▶ _Exercise requirements_:
Filter the entries for the word "none". Copy each line in which it occurs.

▶ _Provided data_:

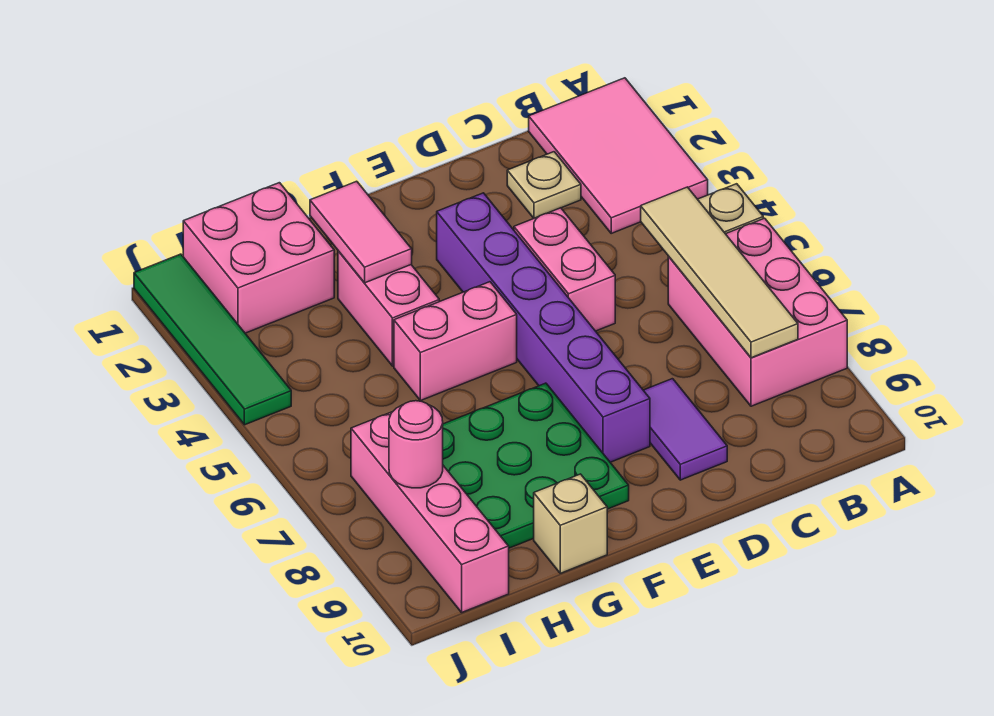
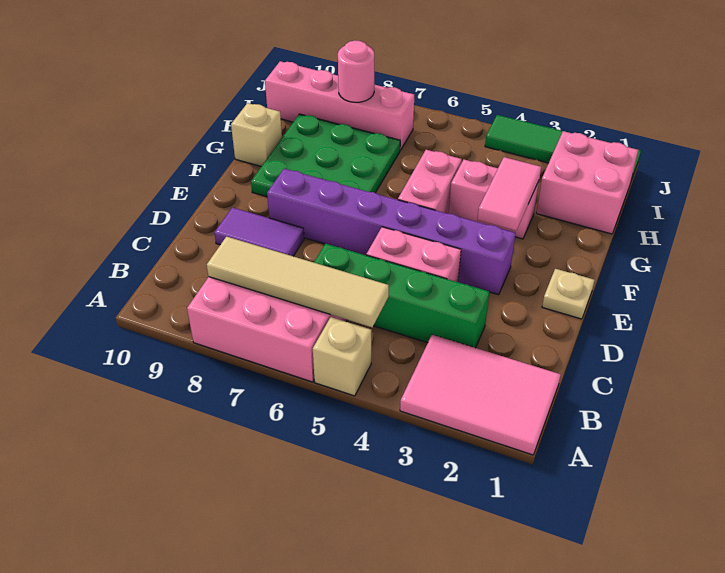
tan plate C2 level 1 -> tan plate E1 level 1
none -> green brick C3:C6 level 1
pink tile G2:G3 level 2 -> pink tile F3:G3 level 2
...
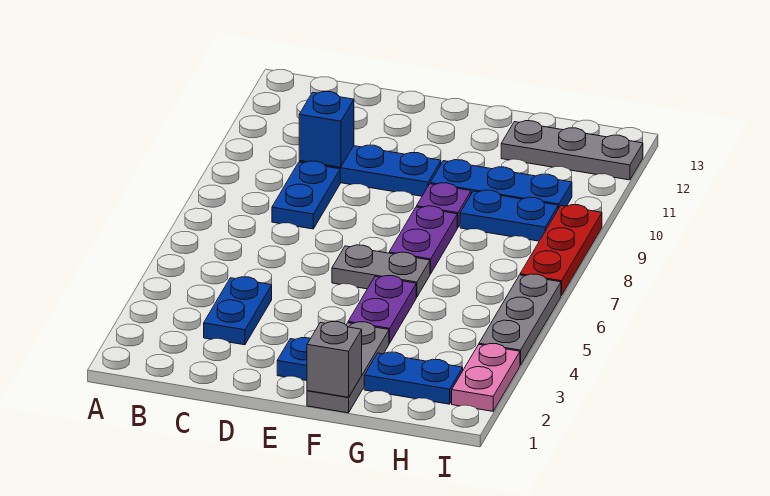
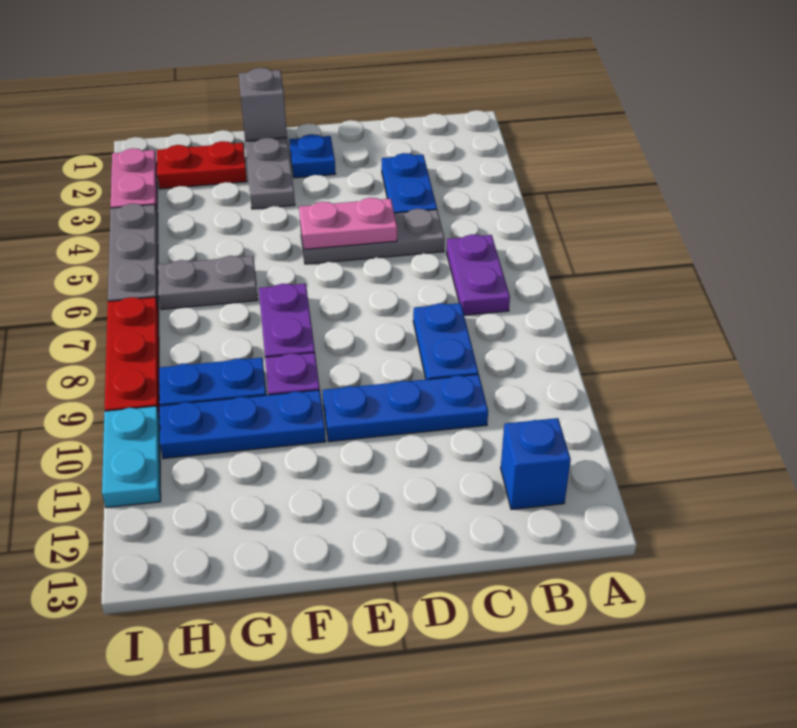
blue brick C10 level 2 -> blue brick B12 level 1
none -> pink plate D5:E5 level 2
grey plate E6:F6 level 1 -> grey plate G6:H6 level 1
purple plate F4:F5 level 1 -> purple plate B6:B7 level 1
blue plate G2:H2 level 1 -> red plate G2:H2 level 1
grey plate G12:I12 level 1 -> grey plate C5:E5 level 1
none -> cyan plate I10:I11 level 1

▶ _Reply_:
none -> green brick C3:C6 level 1
none -> pink plate D5:E5 level 2
none -> cyan plate I10:I11 level 1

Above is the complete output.